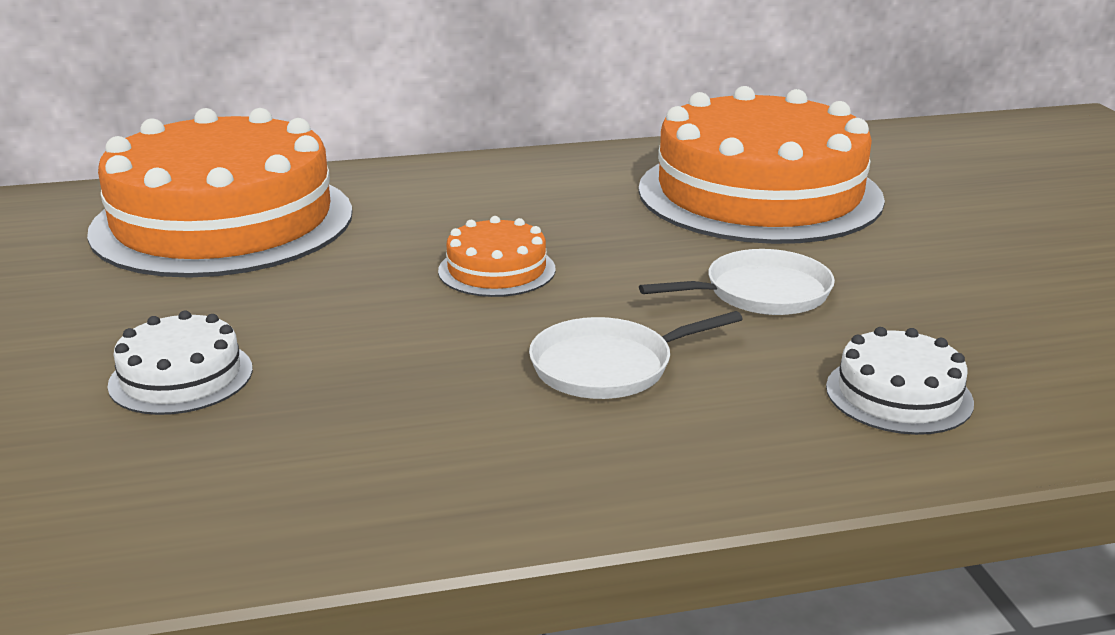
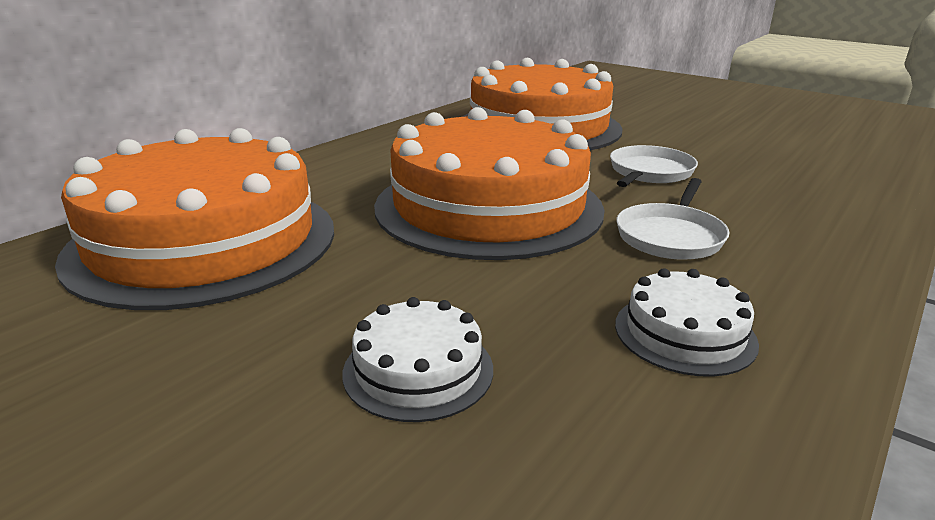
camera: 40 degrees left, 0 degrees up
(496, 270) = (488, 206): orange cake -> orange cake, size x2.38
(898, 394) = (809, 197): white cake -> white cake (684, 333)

--

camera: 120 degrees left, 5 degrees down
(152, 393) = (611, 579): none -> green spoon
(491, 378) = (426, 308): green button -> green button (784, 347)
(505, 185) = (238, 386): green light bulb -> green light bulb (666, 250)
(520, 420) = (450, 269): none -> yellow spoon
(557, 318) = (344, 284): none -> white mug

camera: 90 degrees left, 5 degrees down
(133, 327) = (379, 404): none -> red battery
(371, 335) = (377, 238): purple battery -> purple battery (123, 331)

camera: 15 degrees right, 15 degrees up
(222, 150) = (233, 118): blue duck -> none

Task to carry out: Only the lines above starting at the line that holds "camera: 40 degrees left, 0 degrees up" and ending at the line that holds "(898, 394) = (809, 197): white" are to be repeated, exactly and in full.

Solution for this task:
camera: 40 degrees left, 0 degrees up
(496, 270) = (488, 206): orange cake -> orange cake, size x2.38
(898, 394) = (809, 197): white cake -> white cake (684, 333)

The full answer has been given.